What is needed
Without including any picture, write out the entries exactly as they stand.

Dataset excerpts
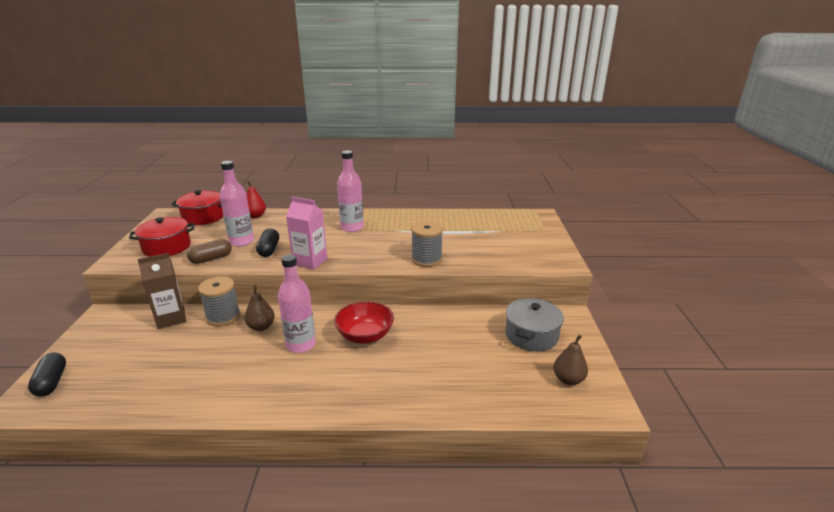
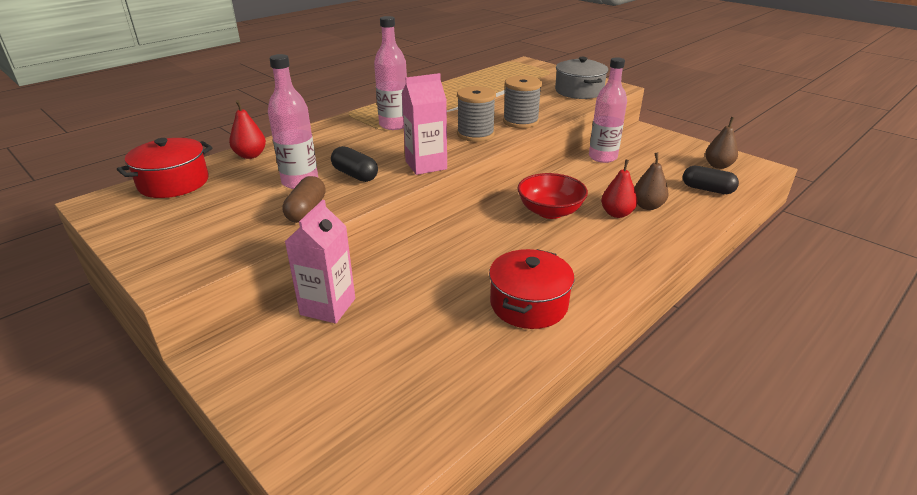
camera: 45 degrees left, 5 degrees up
(51, 382) = (326, 449): black capsule -> black capsule (707, 189)
(167, 247) = (207, 228): red pot -> red pot (528, 304)
(171, 318) = (328, 306): brown carton -> pink carton
(223, 316) = (386, 271): grey spool -> grey spool (475, 134)
(261, 327) = (447, 256): brown pear -> brown pear (647, 206)
(301, 345) = (516, 246): pink bottle -> pink bottle (602, 157)
(401, 364) = (616, 214): none -> red pear
(531, 335) = (649, 152): grey pot -> grey pot (579, 91)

Solution for this task
camera: 45 degrees left, 5 degrees up
(51, 382) = (326, 449): black capsule -> black capsule (707, 189)
(167, 247) = (207, 228): red pot -> red pot (528, 304)
(171, 318) = (328, 306): brown carton -> pink carton
(223, 316) = (386, 271): grey spool -> grey spool (475, 134)
(261, 327) = (447, 256): brown pear -> brown pear (647, 206)
(301, 345) = (516, 246): pink bottle -> pink bottle (602, 157)
(401, 364) = (616, 214): none -> red pear
(531, 335) = (649, 152): grey pot -> grey pot (579, 91)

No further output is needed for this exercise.